##### Working data
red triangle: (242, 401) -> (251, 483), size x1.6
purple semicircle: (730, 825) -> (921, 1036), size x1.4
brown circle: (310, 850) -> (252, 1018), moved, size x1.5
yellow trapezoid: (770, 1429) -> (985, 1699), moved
##########
##### Working data
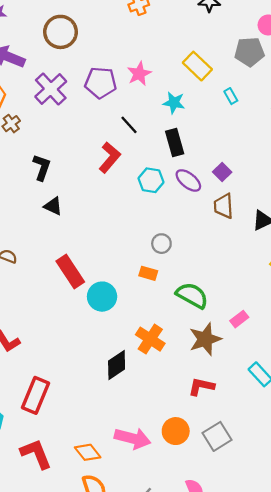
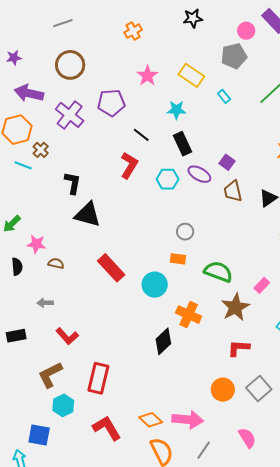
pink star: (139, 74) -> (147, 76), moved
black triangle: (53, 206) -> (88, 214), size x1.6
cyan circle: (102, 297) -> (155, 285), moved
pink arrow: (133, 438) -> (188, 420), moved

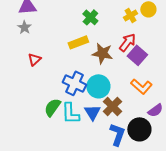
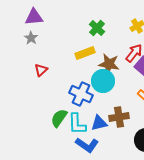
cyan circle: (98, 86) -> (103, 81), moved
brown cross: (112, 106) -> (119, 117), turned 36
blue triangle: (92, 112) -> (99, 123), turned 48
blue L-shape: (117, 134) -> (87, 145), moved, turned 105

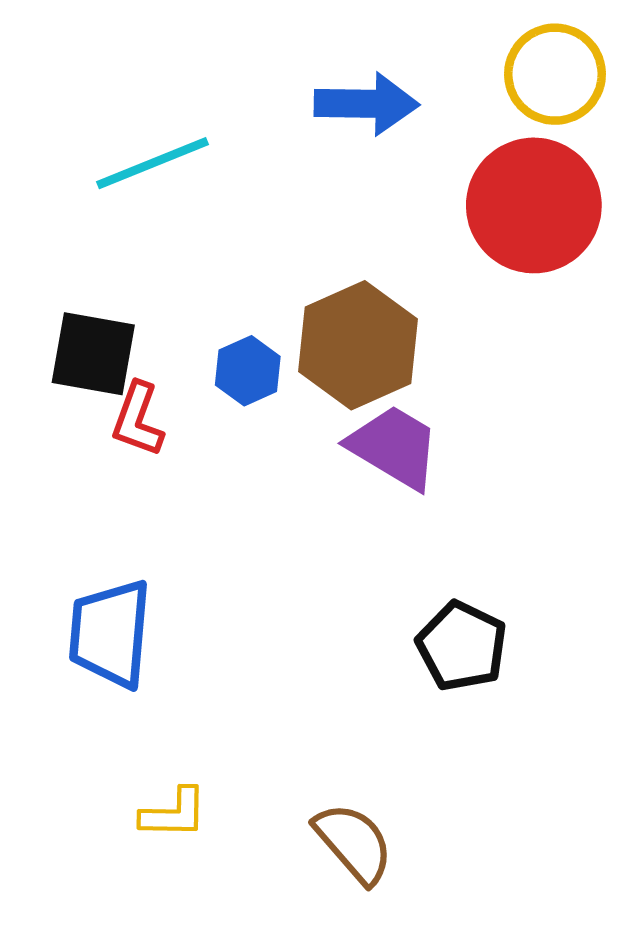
##########
### [Your assignment]
For every line of the material above that contains the word "brown", show the line.

### [Expected output]
brown circle: (310, 850) -> (252, 1018), moved, size x1.5
brown cross: (112, 106) -> (119, 117), turned 36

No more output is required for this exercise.